(Records held in a dataset)
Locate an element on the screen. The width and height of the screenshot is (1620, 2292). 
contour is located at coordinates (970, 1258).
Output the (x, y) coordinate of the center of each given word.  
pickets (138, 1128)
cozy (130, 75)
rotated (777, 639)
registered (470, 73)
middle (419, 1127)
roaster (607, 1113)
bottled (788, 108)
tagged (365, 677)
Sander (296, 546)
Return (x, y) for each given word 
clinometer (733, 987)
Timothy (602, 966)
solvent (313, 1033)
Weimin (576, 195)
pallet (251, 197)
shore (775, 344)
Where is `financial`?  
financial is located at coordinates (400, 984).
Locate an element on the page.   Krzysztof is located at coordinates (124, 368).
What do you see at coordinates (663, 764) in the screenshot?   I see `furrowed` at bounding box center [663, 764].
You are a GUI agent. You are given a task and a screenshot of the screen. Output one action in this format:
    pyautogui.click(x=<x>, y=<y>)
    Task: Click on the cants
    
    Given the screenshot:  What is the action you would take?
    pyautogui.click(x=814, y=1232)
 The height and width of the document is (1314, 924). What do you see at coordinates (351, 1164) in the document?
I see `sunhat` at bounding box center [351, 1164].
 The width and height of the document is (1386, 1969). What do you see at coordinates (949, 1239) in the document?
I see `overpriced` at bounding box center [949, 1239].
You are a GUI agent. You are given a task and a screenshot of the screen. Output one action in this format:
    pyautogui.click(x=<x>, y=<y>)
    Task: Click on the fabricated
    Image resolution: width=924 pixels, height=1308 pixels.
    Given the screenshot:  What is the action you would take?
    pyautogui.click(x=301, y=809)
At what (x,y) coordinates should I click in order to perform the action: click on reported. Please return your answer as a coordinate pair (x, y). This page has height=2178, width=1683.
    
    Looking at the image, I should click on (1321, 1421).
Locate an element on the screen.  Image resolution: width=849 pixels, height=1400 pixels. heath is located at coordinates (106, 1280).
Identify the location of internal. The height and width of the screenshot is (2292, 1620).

EXERCISE INSTRUCTIONS:
Return the lines of the records exactly, starting at the very beginning and ending with the line that contains "registered (470, 73)", including both ends.

REPLY TO THE EXERCISE:
Locate an element on the screen. The width and height of the screenshot is (1620, 2292). 
contour is located at coordinates (970, 1258).
Output the (x, y) coordinate of the center of each given word.  
pickets (138, 1128)
cozy (130, 75)
rotated (777, 639)
registered (470, 73)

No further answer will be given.